---- Supplied material
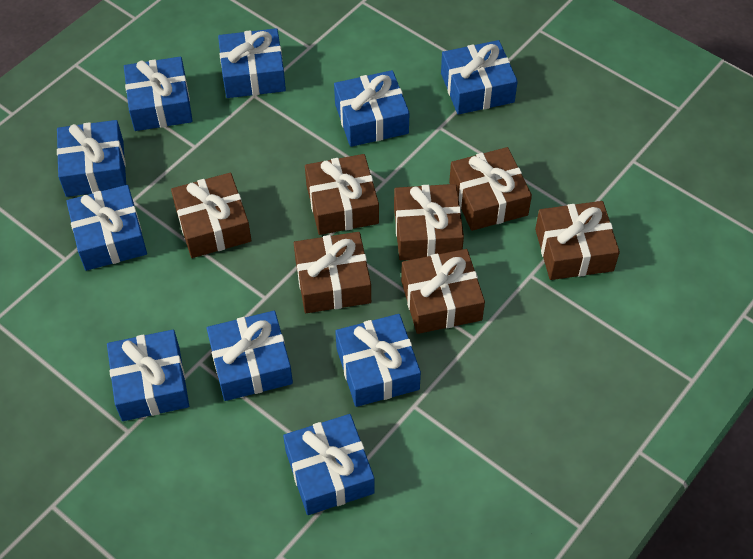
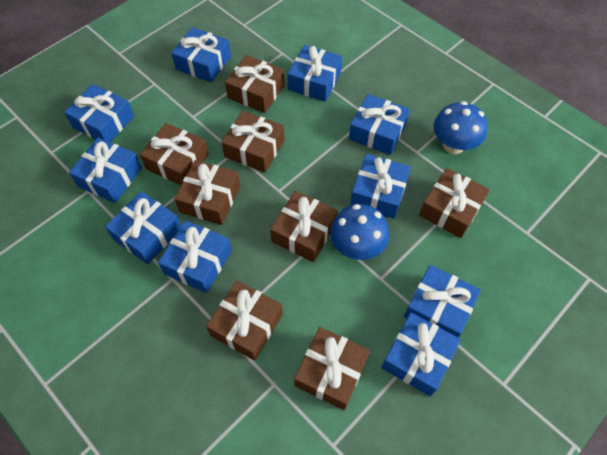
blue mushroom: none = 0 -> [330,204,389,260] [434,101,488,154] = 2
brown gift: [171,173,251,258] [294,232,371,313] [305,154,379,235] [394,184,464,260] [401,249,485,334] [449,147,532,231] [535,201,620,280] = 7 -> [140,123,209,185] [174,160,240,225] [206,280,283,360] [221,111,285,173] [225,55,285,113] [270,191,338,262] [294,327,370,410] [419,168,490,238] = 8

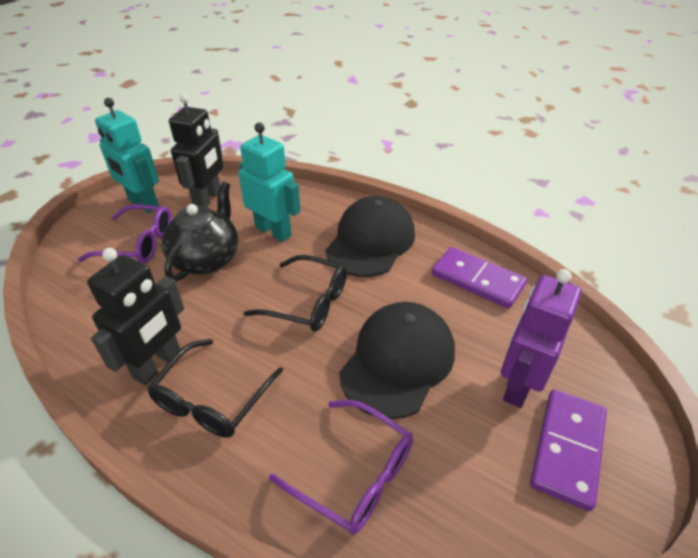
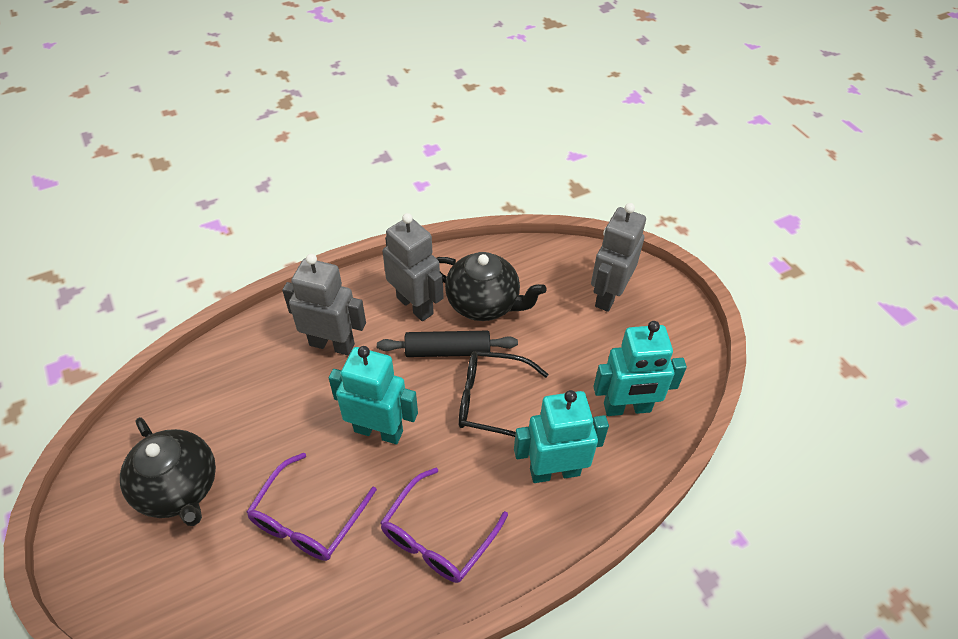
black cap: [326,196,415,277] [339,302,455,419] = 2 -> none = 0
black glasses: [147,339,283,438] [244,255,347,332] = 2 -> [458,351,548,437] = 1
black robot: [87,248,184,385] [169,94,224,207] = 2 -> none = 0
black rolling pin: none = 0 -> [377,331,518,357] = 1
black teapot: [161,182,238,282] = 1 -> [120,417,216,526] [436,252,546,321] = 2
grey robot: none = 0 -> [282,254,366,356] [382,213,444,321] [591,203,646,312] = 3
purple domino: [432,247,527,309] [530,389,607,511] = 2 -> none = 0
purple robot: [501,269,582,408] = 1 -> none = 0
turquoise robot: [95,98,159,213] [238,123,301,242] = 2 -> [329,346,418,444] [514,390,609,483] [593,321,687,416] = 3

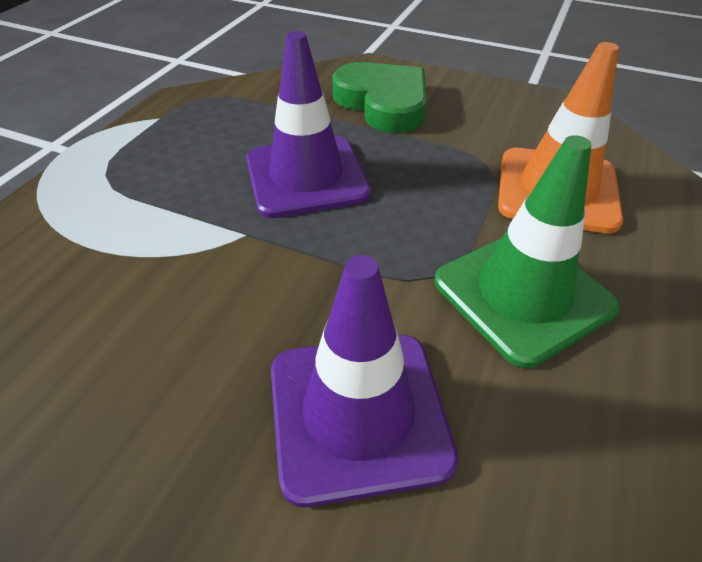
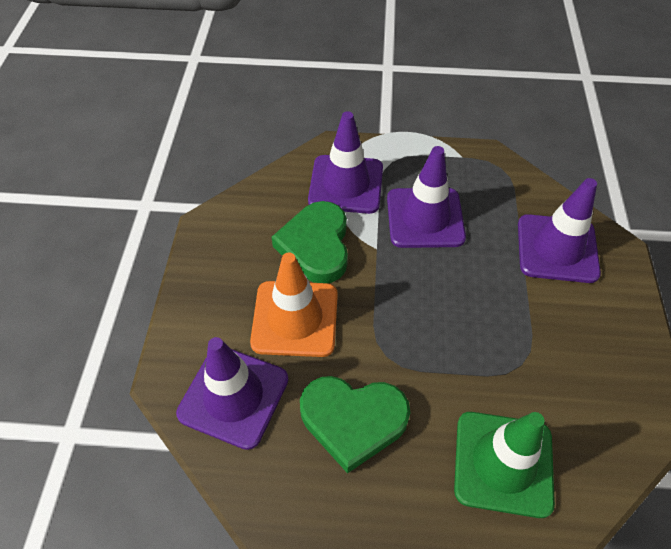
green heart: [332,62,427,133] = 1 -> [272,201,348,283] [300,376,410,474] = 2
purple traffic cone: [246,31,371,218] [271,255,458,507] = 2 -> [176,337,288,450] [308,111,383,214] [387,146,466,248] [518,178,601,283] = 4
--------
---- Supplied material
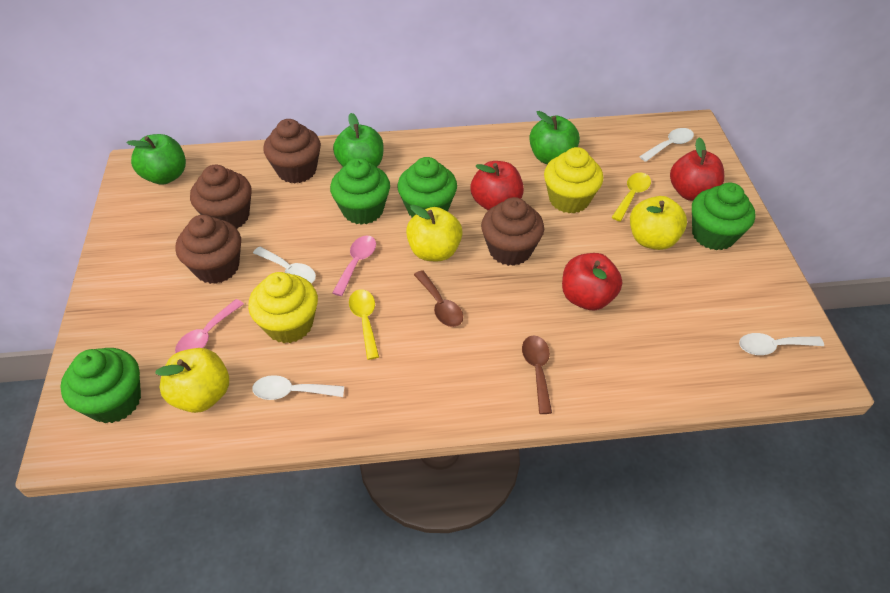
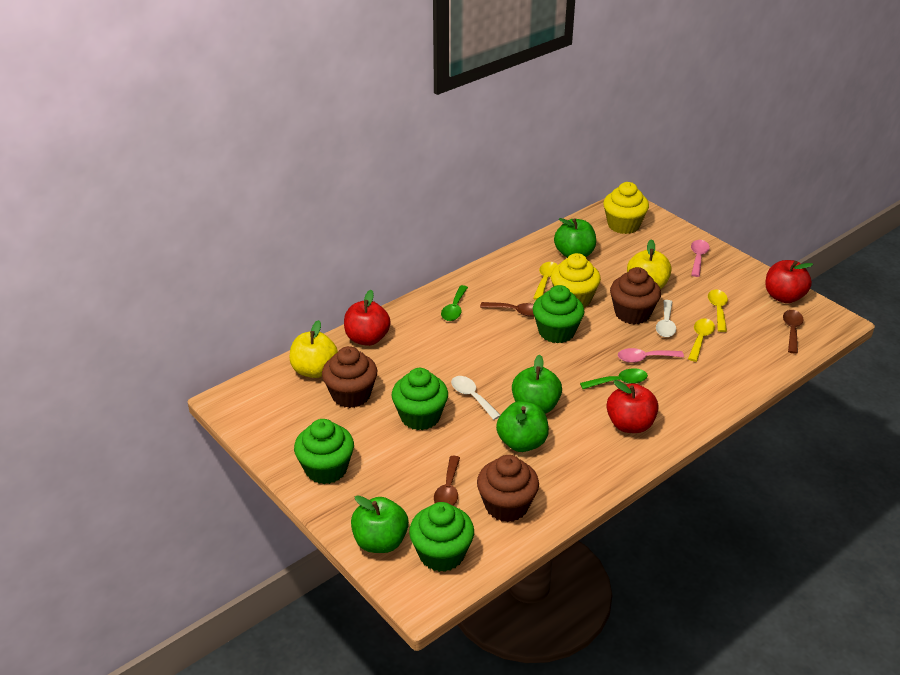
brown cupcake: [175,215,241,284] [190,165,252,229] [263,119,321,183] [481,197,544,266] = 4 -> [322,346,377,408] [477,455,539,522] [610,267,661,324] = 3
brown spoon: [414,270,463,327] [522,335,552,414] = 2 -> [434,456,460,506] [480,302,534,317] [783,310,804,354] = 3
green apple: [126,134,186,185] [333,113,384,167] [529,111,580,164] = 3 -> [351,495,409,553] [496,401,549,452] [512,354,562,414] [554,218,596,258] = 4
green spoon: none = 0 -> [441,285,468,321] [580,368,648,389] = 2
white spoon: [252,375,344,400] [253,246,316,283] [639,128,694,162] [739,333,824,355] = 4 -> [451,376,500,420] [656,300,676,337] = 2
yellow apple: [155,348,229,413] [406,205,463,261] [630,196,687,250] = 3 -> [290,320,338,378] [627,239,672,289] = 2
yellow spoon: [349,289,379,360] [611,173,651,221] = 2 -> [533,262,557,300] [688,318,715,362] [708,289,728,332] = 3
--------
To do
Leaving out each picture, repeat exactly the lines above from the one that contains "brown gift: [171,173,251,258]" through the one that contains "purple robot: [501,269,582,408]".

Solved exercise
brown gift: [171,173,251,258] [294,232,371,313] [305,154,379,235] [394,184,464,260] [401,249,485,334] [449,147,532,231] [535,201,620,280] = 7 -> [140,123,209,185] [174,160,240,225] [206,280,283,360] [221,111,285,173] [225,55,285,113] [270,191,338,262] [294,327,370,410] [419,168,490,238] = 8

black cap: [326,196,415,277] [339,302,455,419] = 2 -> none = 0
black glasses: [147,339,283,438] [244,255,347,332] = 2 -> [458,351,548,437] = 1
black robot: [87,248,184,385] [169,94,224,207] = 2 -> none = 0
black rolling pin: none = 0 -> [377,331,518,357] = 1
black teapot: [161,182,238,282] = 1 -> [120,417,216,526] [436,252,546,321] = 2
grey robot: none = 0 -> [282,254,366,356] [382,213,444,321] [591,203,646,312] = 3
purple domino: [432,247,527,309] [530,389,607,511] = 2 -> none = 0
purple robot: [501,269,582,408] = 1 -> none = 0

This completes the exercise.